(Stored entries)
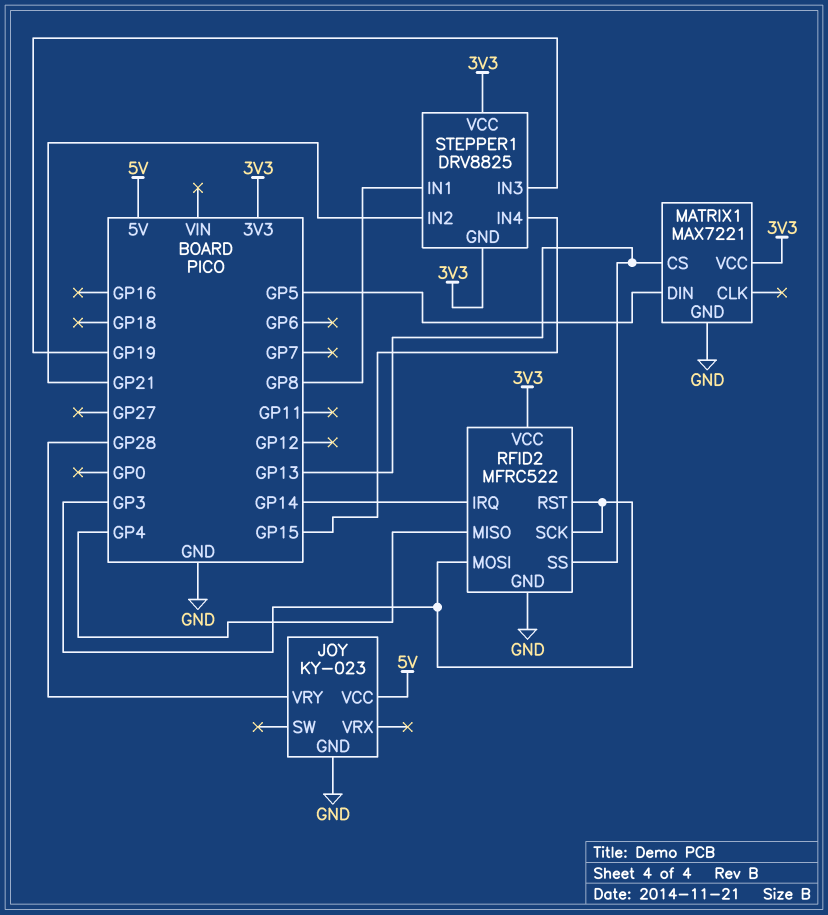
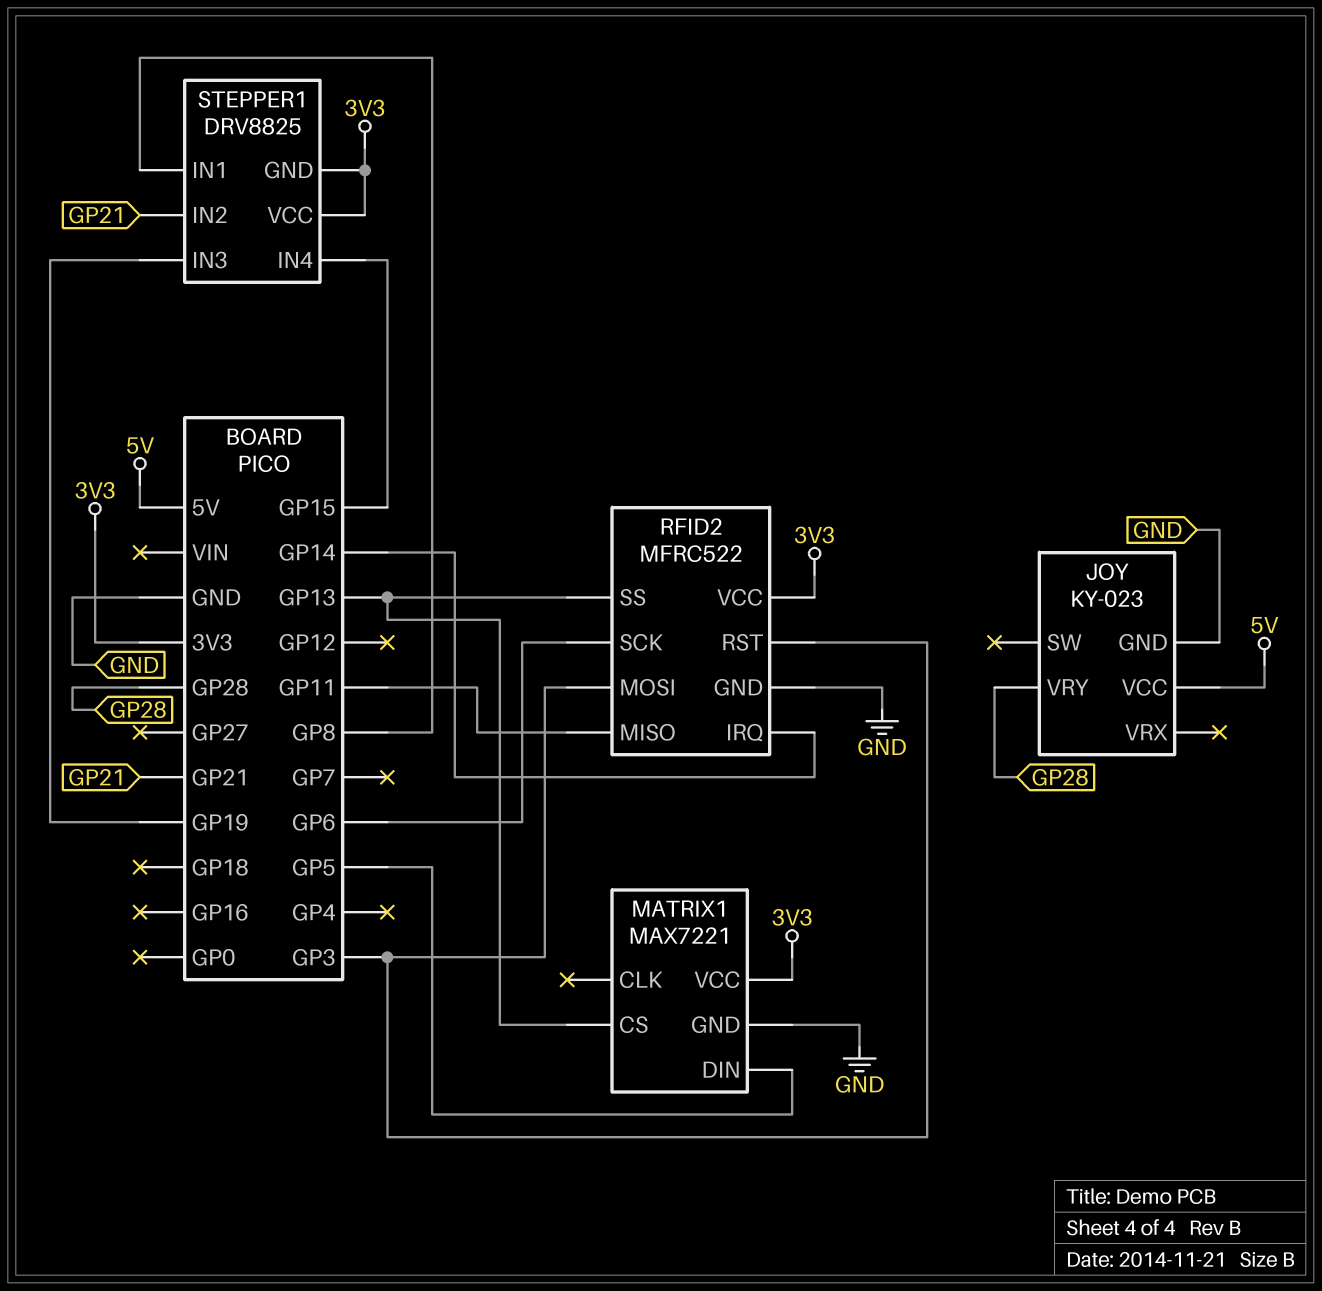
RFID2 pin MISO: GP4 -> GP11
RFID2 pin SCK: GP3 -> GP6

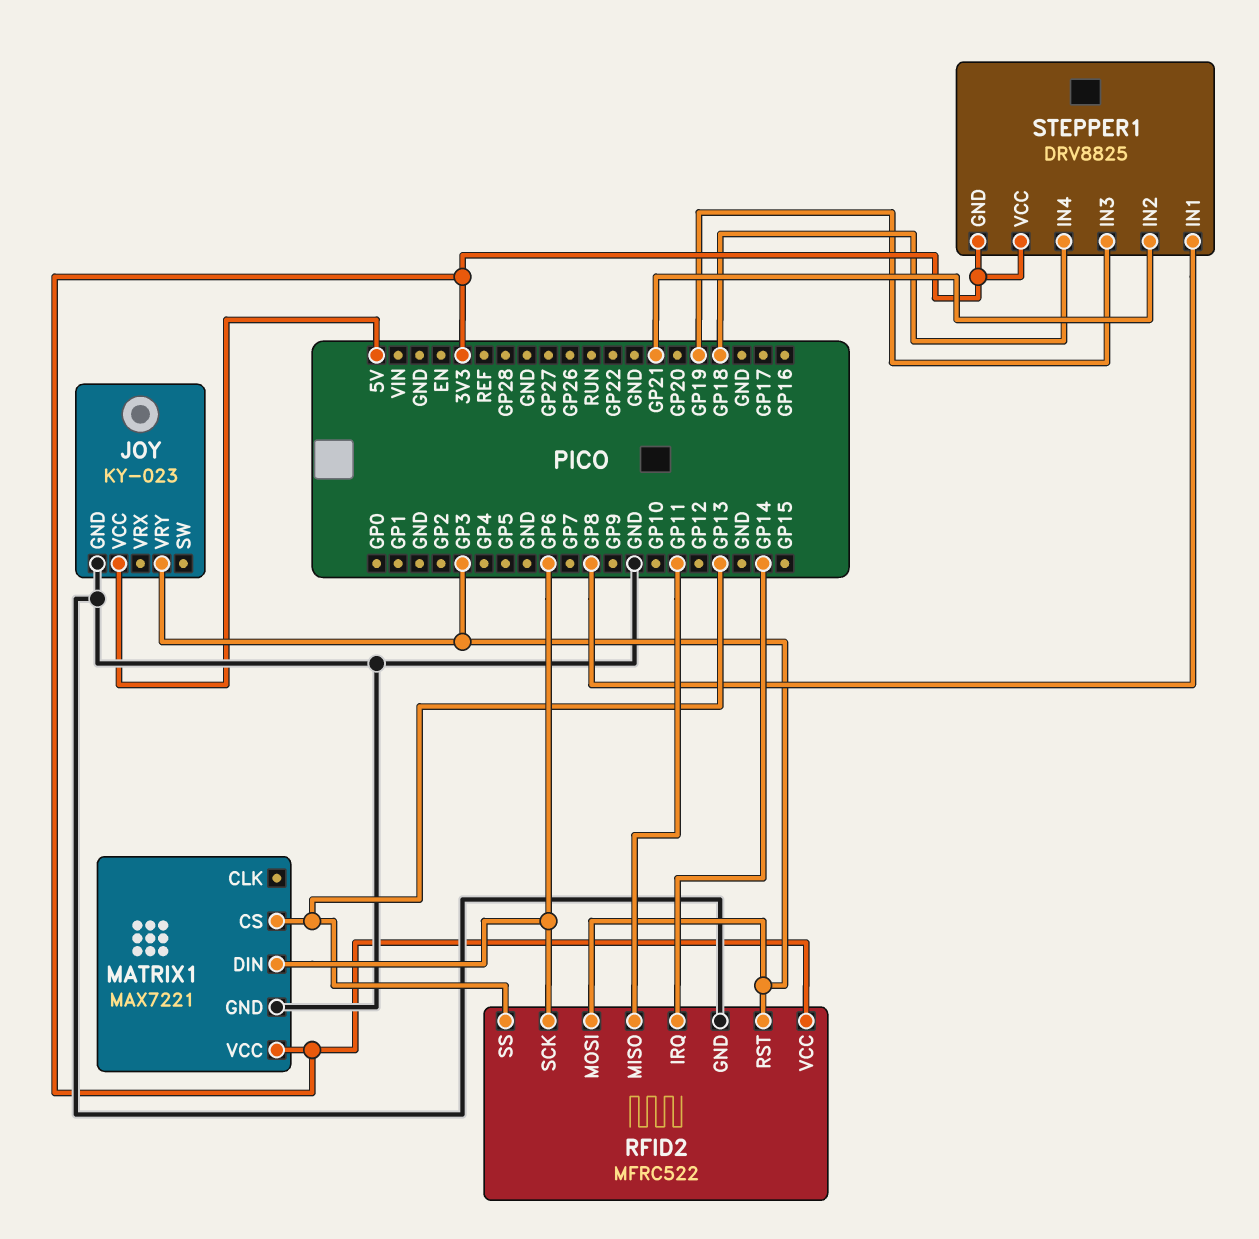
JOY pin VRY: GP28 -> GP3
MATRIX1 pin DIN: GP5 -> GP6
STEPPER1 pin IN4: GP15 -> GP18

Task details: Every record above should reappear exactly, with the pictures gone.

Exercise output:
RFID2 pin MISO: GP4 -> GP11
RFID2 pin SCK: GP3 -> GP6

JOY pin VRY: GP28 -> GP3
MATRIX1 pin DIN: GP5 -> GP6
STEPPER1 pin IN4: GP15 -> GP18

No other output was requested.